• [Goal]: Update the listing from its start down to the line containing "pyautogui.click(x=515, y=516)", changing "schoolhouse" to "greenhouse" and keeping everything else the same.

• [Word and element location data]:
● ● ● ● ● ● ●
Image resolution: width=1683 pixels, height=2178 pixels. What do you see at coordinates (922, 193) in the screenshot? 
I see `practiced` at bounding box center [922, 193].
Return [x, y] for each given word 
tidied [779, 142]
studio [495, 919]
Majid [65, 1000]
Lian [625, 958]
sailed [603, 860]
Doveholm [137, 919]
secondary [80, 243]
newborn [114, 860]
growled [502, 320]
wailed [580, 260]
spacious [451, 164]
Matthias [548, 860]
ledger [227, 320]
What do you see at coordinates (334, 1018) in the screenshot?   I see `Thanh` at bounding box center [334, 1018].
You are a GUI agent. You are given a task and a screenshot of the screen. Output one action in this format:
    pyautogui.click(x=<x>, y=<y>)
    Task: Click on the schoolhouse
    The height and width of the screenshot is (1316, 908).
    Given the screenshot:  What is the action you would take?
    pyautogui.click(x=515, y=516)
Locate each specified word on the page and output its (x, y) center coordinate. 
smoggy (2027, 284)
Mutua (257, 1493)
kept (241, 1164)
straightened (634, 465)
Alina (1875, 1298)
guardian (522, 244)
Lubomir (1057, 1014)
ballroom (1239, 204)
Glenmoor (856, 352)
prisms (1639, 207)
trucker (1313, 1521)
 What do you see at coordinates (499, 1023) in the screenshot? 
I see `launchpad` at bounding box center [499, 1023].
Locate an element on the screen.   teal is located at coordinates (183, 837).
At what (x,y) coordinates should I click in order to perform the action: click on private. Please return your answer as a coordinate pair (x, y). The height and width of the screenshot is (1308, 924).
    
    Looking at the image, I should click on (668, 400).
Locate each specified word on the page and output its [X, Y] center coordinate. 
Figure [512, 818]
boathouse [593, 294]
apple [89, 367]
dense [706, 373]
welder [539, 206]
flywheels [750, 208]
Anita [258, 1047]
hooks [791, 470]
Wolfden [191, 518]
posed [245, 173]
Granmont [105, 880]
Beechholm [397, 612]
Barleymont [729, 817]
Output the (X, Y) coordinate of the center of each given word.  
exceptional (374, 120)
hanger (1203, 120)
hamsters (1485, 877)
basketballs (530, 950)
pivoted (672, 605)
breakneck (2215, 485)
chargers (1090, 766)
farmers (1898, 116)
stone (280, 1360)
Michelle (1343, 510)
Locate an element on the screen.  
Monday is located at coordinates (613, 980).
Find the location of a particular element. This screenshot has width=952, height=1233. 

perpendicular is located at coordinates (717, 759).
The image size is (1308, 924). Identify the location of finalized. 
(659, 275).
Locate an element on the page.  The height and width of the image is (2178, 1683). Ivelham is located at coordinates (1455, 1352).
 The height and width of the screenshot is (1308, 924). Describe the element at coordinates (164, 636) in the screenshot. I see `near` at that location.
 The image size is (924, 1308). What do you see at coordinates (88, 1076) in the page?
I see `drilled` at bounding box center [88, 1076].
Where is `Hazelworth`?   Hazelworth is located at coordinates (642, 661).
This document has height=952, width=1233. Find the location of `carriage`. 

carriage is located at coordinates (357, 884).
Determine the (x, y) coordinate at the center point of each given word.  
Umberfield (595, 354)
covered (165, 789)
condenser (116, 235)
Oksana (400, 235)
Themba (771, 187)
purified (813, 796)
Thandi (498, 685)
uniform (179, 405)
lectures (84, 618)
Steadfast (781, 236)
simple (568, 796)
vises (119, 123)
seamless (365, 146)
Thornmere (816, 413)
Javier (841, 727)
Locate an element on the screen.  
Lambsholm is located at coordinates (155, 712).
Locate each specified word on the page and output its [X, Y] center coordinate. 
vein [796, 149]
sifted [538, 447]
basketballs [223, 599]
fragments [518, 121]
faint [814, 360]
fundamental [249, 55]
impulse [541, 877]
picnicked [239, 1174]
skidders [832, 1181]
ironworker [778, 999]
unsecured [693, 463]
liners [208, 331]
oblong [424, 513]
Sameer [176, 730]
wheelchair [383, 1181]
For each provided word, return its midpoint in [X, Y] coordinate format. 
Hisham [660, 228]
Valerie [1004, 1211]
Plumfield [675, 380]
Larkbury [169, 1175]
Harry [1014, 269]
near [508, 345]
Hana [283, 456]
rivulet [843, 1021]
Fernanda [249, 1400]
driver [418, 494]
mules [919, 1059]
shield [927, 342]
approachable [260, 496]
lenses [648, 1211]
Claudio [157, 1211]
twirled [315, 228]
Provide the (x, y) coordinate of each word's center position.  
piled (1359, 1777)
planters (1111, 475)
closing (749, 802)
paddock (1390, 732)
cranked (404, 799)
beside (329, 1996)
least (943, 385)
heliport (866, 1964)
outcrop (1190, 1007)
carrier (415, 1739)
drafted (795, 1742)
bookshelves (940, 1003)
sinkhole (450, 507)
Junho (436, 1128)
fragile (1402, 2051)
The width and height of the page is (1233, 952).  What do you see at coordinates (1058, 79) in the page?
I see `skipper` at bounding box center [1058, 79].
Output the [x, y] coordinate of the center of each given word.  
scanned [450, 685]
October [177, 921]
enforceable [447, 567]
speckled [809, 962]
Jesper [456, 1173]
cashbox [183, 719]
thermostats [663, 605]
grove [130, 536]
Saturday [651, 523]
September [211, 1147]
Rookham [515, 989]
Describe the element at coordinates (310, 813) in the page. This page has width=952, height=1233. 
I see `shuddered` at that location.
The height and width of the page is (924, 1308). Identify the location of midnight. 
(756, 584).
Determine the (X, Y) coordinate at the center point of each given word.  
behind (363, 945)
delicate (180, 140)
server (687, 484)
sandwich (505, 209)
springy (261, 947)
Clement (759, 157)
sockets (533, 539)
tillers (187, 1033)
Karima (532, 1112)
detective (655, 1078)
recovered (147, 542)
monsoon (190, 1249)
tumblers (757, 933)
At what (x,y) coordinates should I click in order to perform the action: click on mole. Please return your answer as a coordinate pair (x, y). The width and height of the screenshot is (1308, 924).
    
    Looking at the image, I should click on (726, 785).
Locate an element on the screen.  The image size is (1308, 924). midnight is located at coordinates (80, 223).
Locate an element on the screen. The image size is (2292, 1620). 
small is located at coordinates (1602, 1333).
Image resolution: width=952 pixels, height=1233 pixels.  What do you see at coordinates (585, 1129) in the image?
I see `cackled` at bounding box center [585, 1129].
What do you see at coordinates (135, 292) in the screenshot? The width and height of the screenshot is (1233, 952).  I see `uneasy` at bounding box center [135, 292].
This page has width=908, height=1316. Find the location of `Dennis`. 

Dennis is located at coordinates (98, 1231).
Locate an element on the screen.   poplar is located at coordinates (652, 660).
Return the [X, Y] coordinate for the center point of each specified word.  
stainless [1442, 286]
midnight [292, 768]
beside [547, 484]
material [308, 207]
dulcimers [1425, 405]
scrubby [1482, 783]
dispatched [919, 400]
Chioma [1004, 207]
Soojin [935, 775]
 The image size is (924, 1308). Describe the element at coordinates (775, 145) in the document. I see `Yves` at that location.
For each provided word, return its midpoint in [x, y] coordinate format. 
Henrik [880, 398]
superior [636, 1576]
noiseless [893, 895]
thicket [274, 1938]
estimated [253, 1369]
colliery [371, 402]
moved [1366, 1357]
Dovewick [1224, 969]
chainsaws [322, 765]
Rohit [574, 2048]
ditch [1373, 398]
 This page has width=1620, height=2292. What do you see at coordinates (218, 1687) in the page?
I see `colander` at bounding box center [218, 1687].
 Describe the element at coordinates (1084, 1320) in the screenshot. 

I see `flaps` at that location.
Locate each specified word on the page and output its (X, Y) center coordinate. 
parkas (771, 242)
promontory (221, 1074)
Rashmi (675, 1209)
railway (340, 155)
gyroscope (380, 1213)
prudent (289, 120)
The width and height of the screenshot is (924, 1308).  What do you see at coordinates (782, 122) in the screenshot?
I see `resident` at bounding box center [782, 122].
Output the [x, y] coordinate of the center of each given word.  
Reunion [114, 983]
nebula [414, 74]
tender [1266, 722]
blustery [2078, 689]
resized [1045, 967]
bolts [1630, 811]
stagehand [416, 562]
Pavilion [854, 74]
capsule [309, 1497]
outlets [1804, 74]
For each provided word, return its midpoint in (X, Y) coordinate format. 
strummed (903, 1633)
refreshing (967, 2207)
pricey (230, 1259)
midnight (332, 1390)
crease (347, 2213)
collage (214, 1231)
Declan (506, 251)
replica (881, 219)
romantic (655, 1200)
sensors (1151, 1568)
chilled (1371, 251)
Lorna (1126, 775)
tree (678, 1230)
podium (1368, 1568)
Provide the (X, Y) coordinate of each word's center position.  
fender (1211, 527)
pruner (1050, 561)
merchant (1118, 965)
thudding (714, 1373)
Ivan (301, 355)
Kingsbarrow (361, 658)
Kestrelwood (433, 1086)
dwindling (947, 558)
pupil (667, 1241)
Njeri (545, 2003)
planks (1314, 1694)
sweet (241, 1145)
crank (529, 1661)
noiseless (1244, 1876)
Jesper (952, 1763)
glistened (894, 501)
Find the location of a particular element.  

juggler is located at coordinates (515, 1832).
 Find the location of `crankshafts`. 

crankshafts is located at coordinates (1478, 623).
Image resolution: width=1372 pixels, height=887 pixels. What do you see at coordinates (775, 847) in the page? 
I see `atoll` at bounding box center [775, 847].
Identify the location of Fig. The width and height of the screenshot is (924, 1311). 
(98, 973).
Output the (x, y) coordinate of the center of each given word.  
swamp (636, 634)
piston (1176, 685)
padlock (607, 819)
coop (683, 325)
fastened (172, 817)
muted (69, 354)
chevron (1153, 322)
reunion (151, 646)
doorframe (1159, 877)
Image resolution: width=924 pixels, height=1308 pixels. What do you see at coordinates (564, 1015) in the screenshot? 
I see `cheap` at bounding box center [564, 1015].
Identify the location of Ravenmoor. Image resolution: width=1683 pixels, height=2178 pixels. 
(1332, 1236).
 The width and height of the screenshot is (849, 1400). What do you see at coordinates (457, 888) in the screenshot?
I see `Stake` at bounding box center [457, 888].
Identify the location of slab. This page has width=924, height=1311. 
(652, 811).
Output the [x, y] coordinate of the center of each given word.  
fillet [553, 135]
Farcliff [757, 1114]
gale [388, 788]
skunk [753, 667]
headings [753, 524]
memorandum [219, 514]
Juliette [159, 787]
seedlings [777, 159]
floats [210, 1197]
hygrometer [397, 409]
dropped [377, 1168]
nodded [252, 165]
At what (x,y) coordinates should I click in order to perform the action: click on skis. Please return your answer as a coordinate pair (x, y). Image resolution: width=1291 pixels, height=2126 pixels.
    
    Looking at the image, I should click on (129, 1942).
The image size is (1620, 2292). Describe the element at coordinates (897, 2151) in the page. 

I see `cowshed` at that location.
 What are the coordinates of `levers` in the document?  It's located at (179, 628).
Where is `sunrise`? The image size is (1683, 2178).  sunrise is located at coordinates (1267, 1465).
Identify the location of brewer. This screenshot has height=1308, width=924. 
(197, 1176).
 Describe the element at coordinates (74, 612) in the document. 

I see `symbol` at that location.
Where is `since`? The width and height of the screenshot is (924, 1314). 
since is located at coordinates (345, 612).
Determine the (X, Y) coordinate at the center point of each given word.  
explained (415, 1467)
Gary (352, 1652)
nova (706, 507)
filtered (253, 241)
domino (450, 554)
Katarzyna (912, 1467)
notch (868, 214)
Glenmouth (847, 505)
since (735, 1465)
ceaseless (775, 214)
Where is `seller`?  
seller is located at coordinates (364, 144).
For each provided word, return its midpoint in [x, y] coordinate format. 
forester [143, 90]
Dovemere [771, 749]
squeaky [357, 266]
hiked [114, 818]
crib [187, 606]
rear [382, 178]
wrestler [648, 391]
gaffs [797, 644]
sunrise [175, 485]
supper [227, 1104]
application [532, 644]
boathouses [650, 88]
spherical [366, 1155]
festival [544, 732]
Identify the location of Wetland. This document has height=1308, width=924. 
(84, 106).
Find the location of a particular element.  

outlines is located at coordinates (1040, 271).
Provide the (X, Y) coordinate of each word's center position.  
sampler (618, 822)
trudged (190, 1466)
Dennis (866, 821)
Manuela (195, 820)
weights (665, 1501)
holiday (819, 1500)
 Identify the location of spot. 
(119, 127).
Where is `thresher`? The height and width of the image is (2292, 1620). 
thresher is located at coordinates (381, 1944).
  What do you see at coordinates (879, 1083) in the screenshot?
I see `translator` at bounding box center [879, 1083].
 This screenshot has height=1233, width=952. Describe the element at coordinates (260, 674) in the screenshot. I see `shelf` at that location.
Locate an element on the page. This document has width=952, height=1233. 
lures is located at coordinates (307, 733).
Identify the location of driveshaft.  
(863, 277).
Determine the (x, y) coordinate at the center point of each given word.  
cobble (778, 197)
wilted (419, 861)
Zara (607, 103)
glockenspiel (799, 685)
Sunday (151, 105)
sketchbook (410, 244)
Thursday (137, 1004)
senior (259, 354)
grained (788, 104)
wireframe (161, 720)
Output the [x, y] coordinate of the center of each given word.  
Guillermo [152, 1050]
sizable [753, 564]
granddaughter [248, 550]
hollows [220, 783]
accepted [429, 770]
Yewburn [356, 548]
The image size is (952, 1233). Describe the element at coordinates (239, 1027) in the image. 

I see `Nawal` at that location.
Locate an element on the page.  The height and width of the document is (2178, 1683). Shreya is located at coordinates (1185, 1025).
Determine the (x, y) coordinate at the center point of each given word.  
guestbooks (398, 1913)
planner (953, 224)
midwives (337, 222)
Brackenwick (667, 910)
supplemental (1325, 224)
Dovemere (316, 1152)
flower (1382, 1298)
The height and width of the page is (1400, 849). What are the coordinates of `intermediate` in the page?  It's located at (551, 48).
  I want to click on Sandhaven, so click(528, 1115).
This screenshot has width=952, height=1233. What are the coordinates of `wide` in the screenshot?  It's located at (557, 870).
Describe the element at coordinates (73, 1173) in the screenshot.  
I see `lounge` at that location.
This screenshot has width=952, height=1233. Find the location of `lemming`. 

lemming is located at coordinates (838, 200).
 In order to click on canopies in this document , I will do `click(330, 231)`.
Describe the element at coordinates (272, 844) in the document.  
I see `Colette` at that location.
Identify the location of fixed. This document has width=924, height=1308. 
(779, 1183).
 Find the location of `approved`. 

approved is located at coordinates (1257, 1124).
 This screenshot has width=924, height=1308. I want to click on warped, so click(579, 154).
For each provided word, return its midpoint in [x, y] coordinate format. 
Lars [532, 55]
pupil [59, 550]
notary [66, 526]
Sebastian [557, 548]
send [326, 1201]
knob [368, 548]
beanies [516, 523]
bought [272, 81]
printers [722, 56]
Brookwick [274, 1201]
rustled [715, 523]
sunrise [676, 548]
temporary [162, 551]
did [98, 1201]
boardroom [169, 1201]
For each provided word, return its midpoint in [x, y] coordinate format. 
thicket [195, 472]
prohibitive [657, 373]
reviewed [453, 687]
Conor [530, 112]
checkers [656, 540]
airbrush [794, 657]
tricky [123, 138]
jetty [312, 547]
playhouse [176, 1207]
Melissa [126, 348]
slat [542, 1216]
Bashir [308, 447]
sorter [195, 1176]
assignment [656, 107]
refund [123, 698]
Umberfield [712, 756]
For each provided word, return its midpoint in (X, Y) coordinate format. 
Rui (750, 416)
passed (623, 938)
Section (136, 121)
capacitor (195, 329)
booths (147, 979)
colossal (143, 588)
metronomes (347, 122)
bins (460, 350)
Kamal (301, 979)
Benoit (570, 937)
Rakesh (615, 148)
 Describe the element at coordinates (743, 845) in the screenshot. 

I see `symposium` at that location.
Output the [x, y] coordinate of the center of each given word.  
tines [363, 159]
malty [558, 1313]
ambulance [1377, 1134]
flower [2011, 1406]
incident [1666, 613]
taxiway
● ● ● ● ● ● ●
• [Complete output]:
Image resolution: width=1683 pixels, height=2178 pixels. What do you see at coordinates (922, 193) in the screenshot? 
I see `practiced` at bounding box center [922, 193].
Return [x, y] for each given word 
tidied [779, 142]
studio [495, 919]
Majid [65, 1000]
Lian [625, 958]
sailed [603, 860]
Doveholm [137, 919]
secondary [80, 243]
newborn [114, 860]
growled [502, 320]
wailed [580, 260]
spacious [451, 164]
Matthias [548, 860]
ledger [227, 320]
What do you see at coordinates (334, 1018) in the screenshot?   I see `Thanh` at bounding box center [334, 1018].
You are a GUI agent. You are given a task and a screenshot of the screen. Output one action in this format:
    pyautogui.click(x=<x>, y=<y>)
    Task: Click on the greenhouse
    The height and width of the screenshot is (1316, 908).
    Given the screenshot:  What is the action you would take?
    pyautogui.click(x=515, y=516)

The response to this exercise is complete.